▶ **Task to complete**
All entries are to be quoted exactly; the images stay out of the copy.

▶ **Edit difference data**
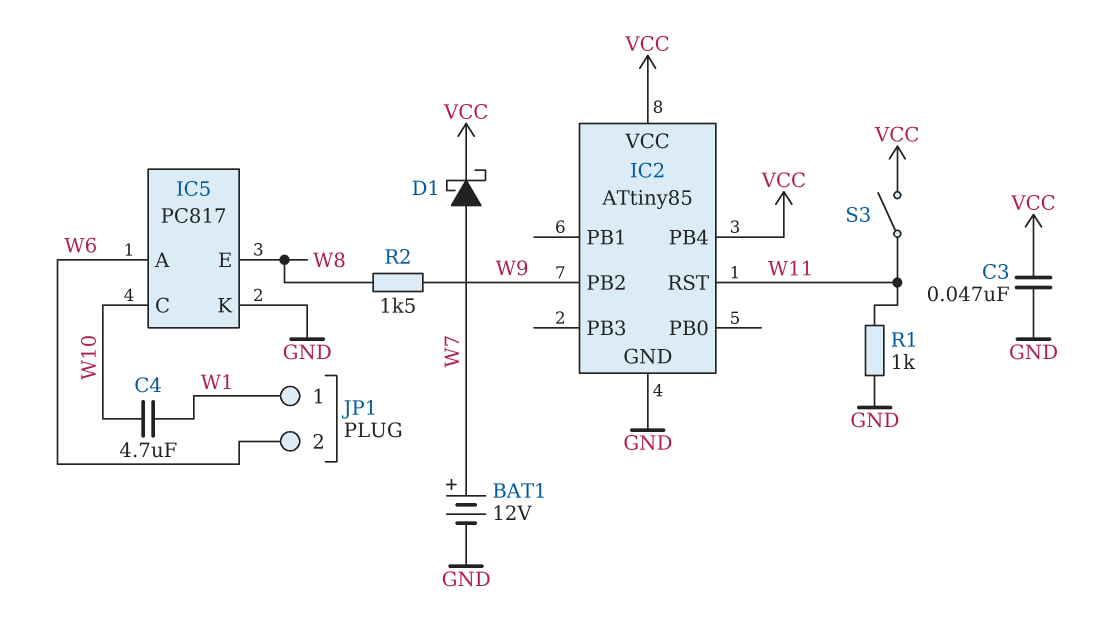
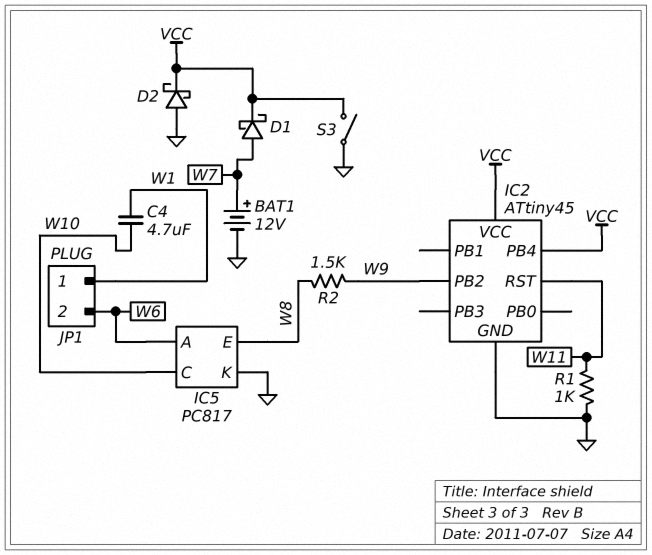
C3: 47nF (GND, VCC) -> none
D2: none -> schottky (A GND, K VCC)
IC2: ATtiny85 -> ATtiny45
S3: switch (VCC, W11) -> switch (GND, VCC)

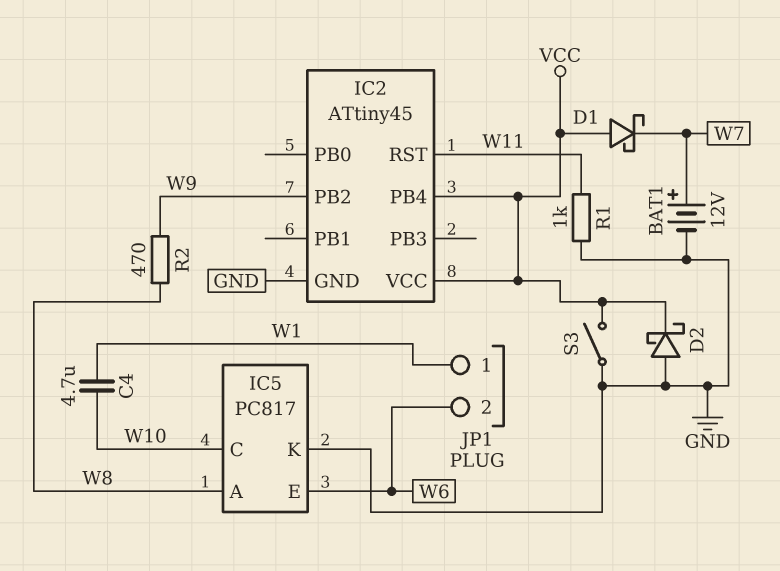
D1: schottky (A W7, K VCC) -> schottky (A VCC, K W7)
IC5 pin A: W6 -> W8
IC5 pin E: W8 -> W6
R2: 1.5k (W8, W9) -> 470 (W8, W9)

▶ **Solution to the problem**
C3: 47nF (GND, VCC) -> none
D2: none -> schottky (A GND, K VCC)
IC2: ATtiny85 -> ATtiny45
S3: switch (VCC, W11) -> switch (GND, VCC)

D1: schottky (A W7, K VCC) -> schottky (A VCC, K W7)
IC5 pin A: W6 -> W8
IC5 pin E: W8 -> W6
R2: 1.5k (W8, W9) -> 470 (W8, W9)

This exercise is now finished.